BEGIN SUPPLIED DATA

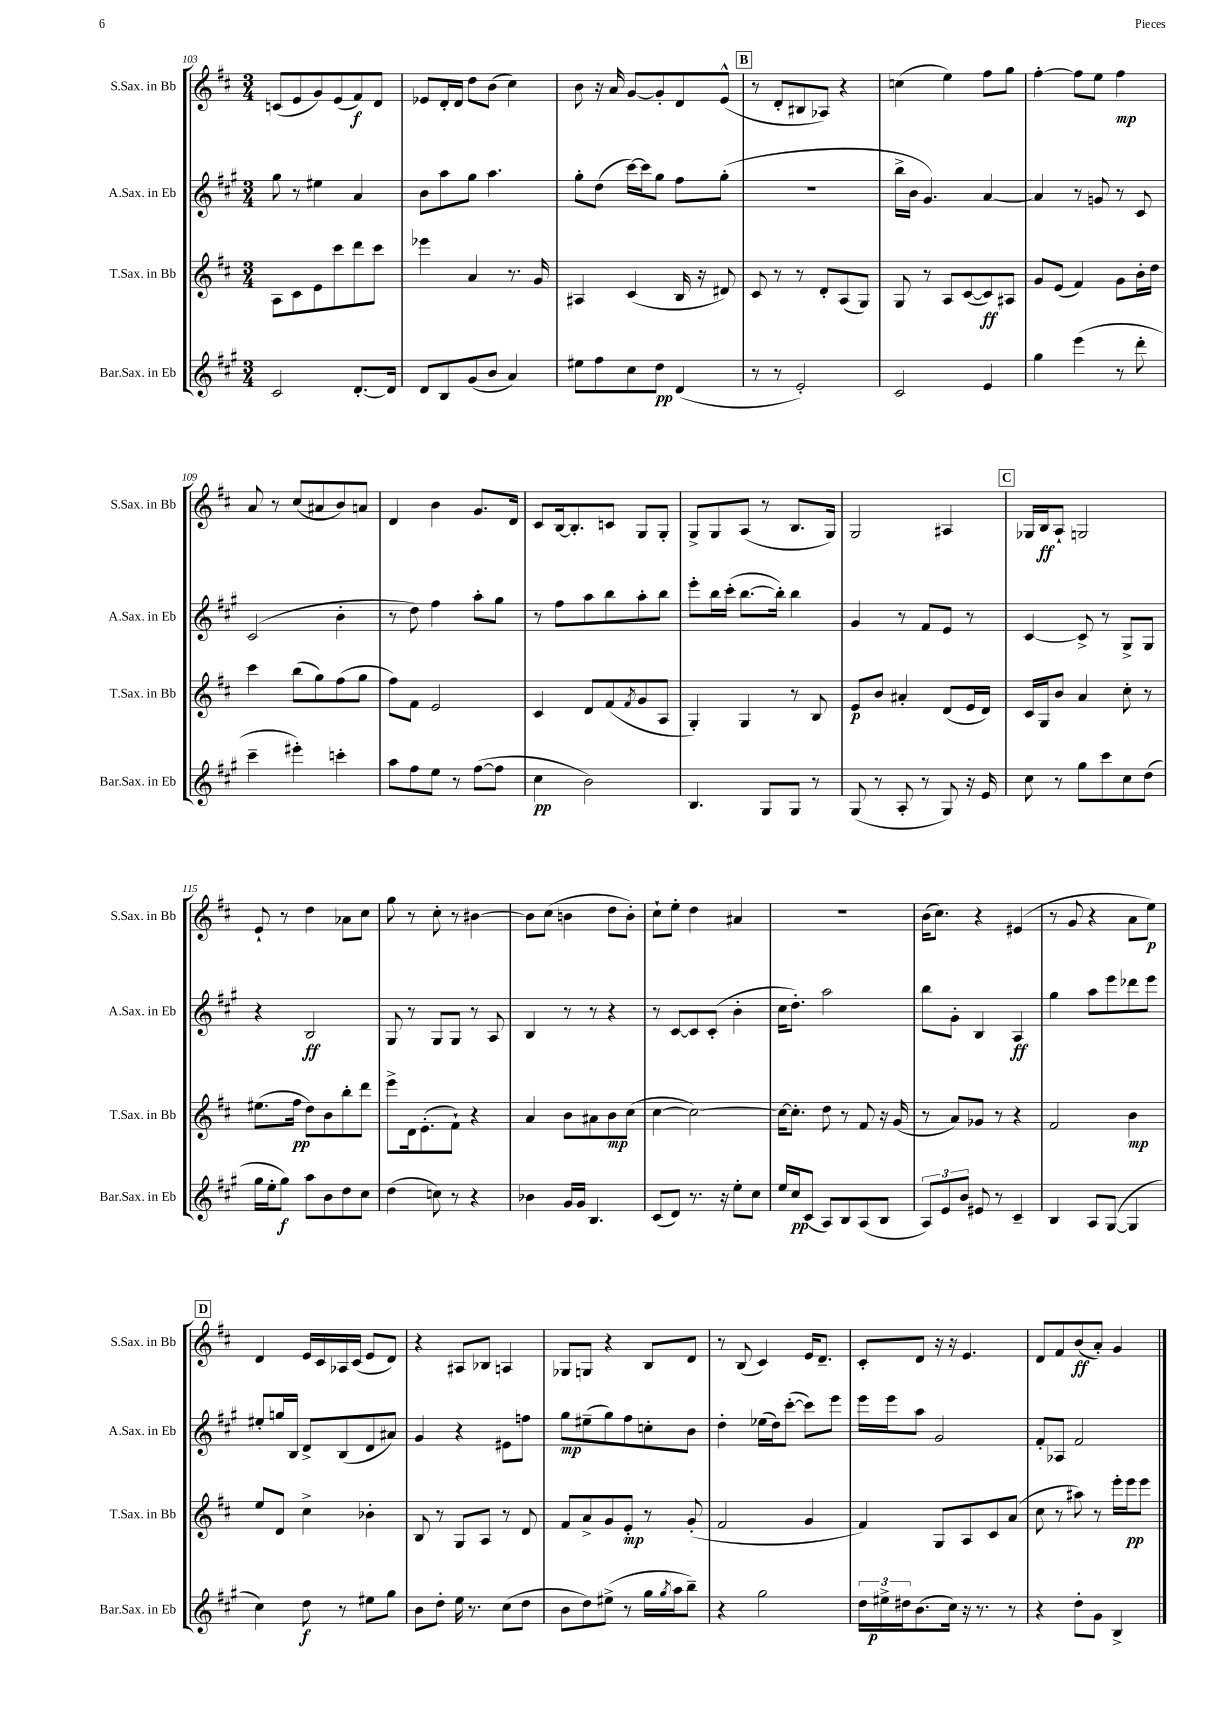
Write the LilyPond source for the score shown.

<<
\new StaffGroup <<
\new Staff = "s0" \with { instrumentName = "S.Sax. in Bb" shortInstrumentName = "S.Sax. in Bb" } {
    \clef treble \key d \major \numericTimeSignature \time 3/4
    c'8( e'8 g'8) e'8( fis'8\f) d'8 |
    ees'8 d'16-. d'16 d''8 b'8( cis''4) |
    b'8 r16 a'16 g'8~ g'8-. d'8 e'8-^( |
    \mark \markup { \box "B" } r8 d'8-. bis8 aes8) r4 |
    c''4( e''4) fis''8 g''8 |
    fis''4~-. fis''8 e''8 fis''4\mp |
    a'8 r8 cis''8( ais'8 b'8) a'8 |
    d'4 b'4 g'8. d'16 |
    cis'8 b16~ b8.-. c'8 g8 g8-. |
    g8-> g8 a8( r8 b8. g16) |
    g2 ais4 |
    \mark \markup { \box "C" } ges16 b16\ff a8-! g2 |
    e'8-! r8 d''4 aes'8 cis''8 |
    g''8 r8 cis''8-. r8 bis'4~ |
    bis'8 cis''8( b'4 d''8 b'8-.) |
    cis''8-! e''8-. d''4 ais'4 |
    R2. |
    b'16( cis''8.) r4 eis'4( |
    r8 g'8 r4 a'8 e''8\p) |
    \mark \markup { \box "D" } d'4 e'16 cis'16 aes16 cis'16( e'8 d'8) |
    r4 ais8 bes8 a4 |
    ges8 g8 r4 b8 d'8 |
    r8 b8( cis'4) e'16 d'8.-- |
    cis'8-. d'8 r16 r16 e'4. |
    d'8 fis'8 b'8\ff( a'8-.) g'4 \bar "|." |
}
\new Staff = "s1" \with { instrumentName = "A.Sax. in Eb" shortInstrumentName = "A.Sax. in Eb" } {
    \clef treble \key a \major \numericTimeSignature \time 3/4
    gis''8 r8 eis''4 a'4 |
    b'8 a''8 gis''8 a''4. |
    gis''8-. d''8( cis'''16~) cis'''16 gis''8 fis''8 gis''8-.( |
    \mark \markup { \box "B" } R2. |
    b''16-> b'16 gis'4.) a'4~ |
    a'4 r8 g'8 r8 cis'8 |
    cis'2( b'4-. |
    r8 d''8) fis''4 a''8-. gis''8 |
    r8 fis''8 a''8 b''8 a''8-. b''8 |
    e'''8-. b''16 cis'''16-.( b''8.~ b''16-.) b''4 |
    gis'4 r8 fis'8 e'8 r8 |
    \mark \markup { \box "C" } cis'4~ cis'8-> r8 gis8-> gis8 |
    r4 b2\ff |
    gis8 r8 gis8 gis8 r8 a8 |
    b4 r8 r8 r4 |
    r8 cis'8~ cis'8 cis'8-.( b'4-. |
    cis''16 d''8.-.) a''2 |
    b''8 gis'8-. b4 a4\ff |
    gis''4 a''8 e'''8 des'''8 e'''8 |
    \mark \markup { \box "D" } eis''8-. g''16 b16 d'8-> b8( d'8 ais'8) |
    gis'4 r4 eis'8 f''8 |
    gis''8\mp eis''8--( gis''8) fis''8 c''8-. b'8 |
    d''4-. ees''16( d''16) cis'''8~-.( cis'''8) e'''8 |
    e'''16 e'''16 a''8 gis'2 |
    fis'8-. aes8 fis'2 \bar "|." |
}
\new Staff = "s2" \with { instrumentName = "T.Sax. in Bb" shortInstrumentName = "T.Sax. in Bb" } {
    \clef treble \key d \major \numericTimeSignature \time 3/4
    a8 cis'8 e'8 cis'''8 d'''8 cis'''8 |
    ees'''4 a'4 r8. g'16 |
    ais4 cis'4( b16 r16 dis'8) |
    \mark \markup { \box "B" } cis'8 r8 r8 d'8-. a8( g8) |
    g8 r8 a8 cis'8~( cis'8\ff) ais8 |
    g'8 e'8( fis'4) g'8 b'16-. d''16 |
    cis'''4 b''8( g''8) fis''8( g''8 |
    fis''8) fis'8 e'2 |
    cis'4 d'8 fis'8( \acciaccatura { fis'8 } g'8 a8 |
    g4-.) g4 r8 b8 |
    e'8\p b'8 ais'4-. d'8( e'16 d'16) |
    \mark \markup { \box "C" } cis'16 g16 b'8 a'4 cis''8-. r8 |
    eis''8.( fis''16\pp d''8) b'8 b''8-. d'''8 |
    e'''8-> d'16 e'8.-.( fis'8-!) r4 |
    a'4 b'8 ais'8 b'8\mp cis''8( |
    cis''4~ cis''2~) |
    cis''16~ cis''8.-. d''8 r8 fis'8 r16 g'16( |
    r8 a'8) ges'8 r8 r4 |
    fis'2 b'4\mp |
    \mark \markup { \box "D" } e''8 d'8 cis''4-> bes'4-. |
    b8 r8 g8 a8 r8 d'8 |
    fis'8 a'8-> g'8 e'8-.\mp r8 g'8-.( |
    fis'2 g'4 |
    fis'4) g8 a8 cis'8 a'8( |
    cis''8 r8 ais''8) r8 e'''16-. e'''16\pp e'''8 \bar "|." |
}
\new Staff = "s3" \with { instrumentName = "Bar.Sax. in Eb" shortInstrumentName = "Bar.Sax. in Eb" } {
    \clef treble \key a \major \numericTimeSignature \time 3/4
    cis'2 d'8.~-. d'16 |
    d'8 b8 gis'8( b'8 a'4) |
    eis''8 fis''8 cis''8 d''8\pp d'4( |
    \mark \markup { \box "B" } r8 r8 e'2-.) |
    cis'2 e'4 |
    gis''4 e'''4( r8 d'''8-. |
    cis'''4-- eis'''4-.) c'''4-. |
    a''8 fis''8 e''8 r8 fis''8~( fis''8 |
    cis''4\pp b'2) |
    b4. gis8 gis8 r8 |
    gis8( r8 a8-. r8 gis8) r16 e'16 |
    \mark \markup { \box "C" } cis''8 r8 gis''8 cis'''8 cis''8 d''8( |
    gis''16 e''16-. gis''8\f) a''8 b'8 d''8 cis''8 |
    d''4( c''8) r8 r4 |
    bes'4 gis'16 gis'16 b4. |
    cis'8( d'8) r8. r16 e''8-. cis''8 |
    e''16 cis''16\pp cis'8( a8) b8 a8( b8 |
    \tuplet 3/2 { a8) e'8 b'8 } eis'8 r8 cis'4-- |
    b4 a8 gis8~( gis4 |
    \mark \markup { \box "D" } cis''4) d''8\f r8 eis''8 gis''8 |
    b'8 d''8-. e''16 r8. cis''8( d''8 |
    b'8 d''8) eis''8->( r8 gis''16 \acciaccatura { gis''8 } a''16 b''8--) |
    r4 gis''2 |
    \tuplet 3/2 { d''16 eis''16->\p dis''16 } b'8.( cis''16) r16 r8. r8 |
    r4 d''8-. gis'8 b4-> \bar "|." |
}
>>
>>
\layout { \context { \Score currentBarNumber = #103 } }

END SUPPLIED DATA

# TASK TO CARRY OUT:
Count the lines of the records that contain the string "instrumentName", treating uppercase and lowercase letters as distinct, and give only the number.

# SOLUTION TO THIS PROBLEM:
4